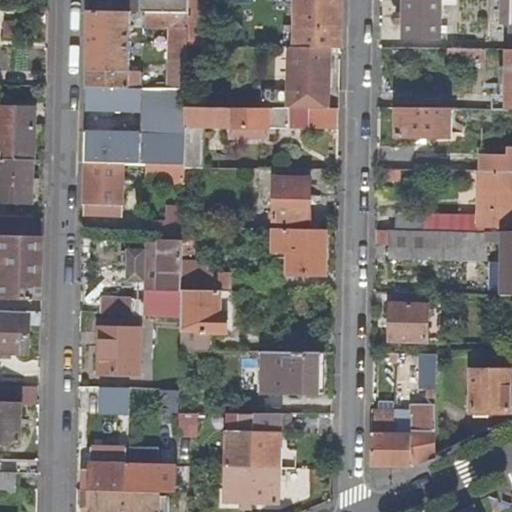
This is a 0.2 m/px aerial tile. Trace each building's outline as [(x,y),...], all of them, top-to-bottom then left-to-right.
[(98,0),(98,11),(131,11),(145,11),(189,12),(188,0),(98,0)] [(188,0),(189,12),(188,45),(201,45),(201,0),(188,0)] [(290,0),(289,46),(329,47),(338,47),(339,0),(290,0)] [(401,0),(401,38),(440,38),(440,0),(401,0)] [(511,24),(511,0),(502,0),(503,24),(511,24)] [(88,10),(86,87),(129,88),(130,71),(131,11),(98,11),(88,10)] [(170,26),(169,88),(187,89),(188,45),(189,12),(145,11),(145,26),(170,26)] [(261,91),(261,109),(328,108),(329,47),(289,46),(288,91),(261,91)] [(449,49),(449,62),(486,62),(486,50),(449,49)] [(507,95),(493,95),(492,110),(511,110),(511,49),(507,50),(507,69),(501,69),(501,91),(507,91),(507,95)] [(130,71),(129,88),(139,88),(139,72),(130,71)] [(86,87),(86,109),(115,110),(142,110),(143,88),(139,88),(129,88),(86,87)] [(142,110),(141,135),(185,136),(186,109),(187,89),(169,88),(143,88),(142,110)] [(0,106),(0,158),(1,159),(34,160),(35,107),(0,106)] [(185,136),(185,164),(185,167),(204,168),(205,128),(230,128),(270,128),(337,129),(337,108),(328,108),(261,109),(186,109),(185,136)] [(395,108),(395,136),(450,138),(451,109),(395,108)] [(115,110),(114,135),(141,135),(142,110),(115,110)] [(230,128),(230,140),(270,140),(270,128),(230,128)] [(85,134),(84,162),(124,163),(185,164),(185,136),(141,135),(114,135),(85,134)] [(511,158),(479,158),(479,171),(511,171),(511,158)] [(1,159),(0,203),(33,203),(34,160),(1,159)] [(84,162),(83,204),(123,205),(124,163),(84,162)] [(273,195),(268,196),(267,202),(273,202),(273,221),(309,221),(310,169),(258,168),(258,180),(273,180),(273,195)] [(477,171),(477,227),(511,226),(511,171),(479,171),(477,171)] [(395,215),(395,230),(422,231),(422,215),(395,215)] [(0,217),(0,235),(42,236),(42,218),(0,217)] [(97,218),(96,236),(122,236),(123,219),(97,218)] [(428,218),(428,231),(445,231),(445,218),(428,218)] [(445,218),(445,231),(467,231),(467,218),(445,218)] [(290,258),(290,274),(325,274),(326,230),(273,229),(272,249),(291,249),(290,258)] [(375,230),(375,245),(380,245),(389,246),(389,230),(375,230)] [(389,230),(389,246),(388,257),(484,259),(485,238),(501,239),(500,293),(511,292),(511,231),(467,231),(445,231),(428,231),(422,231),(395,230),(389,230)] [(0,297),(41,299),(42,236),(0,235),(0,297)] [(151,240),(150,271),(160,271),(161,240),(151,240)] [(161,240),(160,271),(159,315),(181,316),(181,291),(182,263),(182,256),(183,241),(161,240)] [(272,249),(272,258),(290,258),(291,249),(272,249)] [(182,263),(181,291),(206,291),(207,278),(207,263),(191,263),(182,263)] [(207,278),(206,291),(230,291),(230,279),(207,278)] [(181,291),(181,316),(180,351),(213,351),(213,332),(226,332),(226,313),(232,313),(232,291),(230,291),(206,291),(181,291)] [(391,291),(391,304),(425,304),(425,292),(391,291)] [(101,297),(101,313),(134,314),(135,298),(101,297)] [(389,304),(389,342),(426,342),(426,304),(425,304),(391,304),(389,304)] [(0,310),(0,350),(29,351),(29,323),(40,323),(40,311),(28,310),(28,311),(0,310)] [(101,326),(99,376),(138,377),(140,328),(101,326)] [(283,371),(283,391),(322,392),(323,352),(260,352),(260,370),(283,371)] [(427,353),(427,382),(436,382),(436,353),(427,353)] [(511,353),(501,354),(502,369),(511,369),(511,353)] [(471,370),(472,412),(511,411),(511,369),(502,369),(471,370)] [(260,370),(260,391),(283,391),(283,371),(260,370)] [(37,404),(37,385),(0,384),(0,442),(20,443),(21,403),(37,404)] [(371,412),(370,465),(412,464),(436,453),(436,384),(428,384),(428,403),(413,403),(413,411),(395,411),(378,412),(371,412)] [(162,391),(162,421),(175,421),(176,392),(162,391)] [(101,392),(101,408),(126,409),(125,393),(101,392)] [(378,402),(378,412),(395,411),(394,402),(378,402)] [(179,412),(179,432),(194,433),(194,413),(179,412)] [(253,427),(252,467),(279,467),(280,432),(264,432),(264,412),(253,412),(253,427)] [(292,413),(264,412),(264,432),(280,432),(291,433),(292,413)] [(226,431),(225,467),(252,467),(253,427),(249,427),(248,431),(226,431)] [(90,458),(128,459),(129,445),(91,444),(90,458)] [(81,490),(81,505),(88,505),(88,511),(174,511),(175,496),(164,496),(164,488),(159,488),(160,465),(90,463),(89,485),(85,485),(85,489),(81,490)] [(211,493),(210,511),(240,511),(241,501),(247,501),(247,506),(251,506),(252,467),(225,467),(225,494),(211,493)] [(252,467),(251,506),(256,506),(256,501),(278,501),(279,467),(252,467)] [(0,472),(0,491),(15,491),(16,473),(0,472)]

◆ ◆ ◆

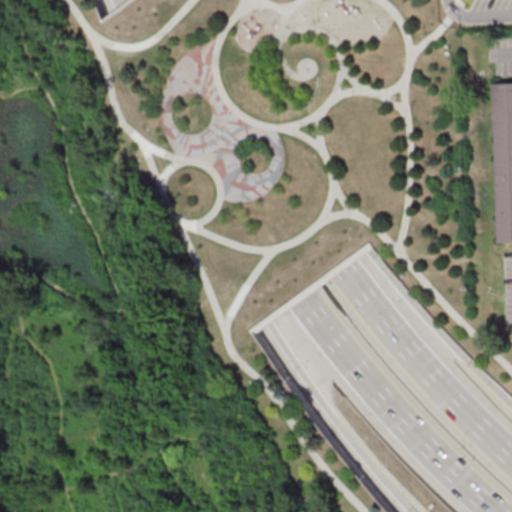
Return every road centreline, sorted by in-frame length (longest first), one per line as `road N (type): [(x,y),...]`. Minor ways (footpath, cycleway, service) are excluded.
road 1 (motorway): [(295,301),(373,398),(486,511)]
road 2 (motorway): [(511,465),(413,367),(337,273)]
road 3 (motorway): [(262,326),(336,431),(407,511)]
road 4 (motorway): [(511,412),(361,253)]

◆ ◆ ◆

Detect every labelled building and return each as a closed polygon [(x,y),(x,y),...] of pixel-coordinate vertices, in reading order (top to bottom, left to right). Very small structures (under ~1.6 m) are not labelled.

◆ ◆ ◆

What needs to be done: Reproduce the lines of the entries verbatim, beginning with the line containing "Return every road" and continuing through the line containing "road 4 (motorway): [(511,412),(361,253)]".

Reply to the exercise:
Return every road centreline, sorted by in-frame length (longest first), one per line as `road N (type): [(x,y),...]`. Minor ways (footpath, cycleway, service) are excluded.
road 1 (motorway): [(295,301),(373,398),(486,511)]
road 2 (motorway): [(511,465),(413,367),(337,273)]
road 3 (motorway): [(262,326),(336,431),(407,511)]
road 4 (motorway): [(511,412),(361,253)]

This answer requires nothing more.